*** Begin section ***

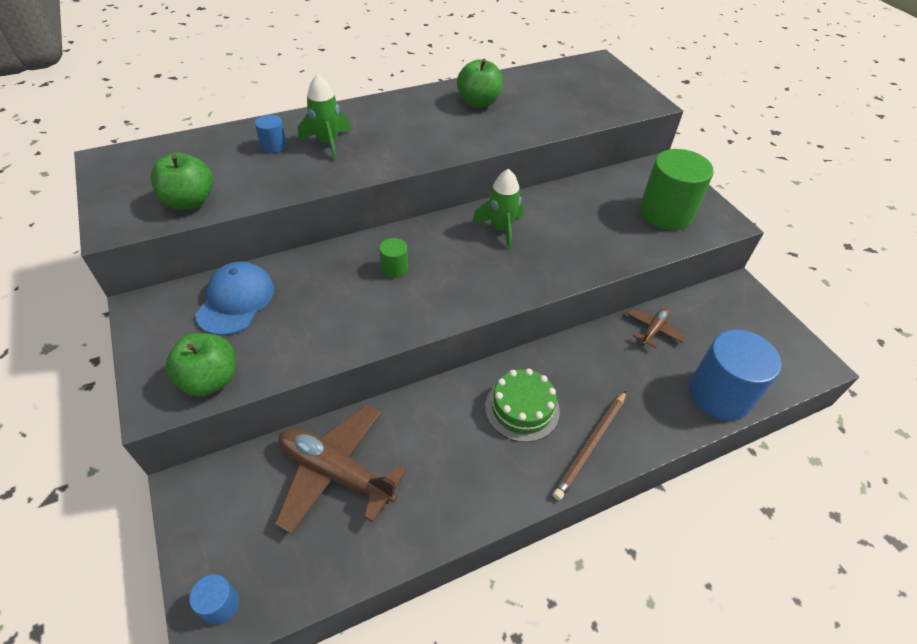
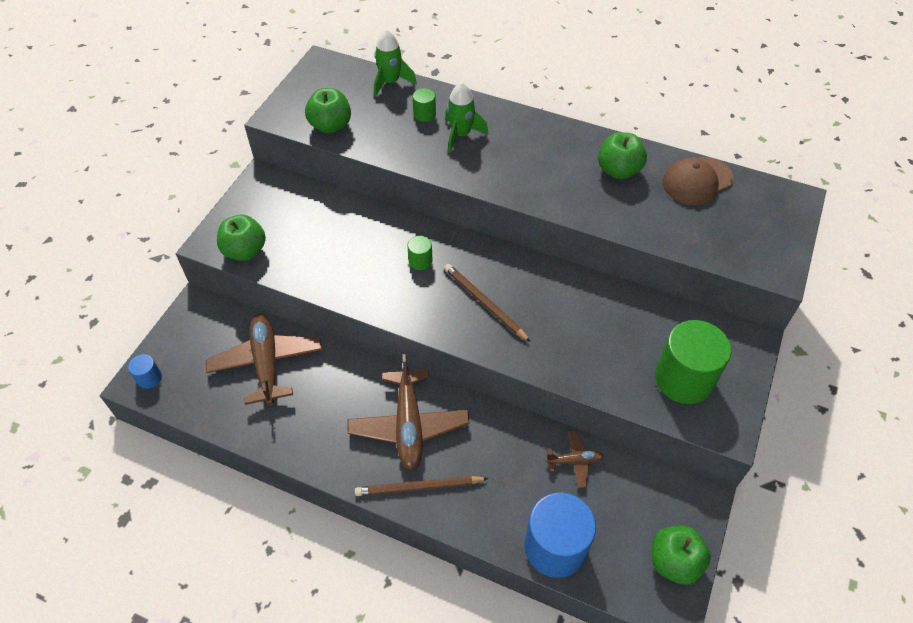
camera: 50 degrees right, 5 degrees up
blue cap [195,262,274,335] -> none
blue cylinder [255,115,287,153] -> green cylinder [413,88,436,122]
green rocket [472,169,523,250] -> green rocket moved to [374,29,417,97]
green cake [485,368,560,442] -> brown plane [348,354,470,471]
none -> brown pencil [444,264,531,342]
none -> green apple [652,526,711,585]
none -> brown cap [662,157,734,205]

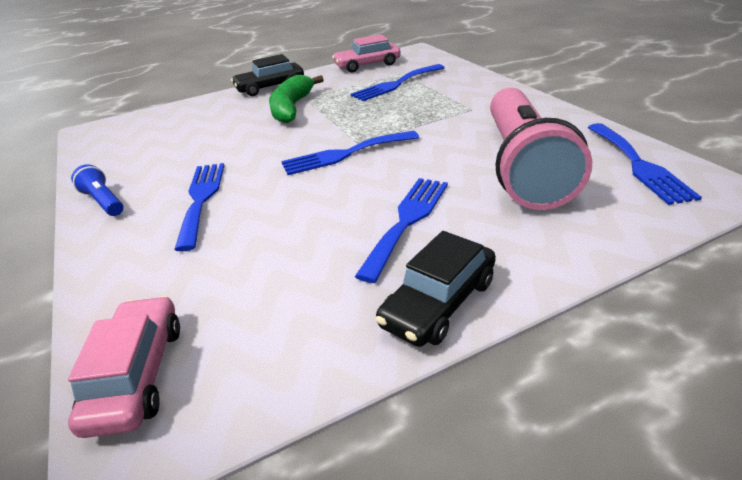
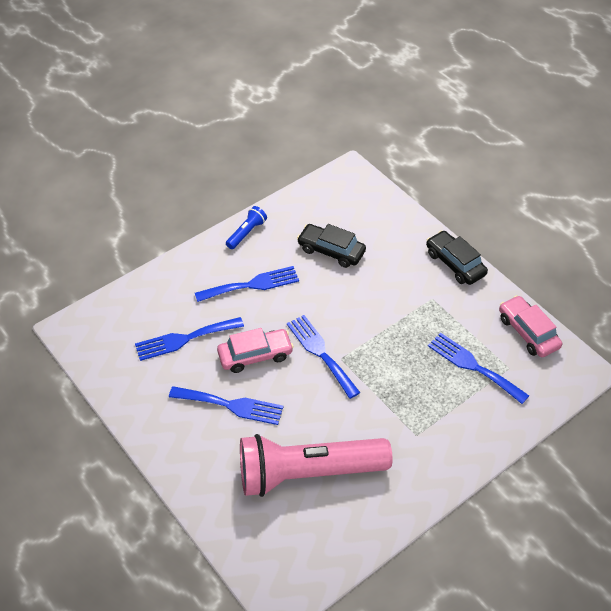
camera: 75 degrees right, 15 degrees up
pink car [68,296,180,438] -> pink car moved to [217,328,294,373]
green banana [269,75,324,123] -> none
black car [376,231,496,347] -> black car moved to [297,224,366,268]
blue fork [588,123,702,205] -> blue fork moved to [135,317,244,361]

*** End section ***

EXERCISE AIM => Write out exactly the lines between the start of the data and the line with "camera: 75 degrees right, 15 degrees up", including both, but none of the pictures.

ANSWER SPACE =>
camera: 50 degrees right, 5 degrees up
blue cap [195,262,274,335] -> none
blue cylinder [255,115,287,153] -> green cylinder [413,88,436,122]
green rocket [472,169,523,250] -> green rocket moved to [374,29,417,97]
green cake [485,368,560,442] -> brown plane [348,354,470,471]
none -> brown pencil [444,264,531,342]
none -> green apple [652,526,711,585]
none -> brown cap [662,157,734,205]

camera: 75 degrees right, 15 degrees up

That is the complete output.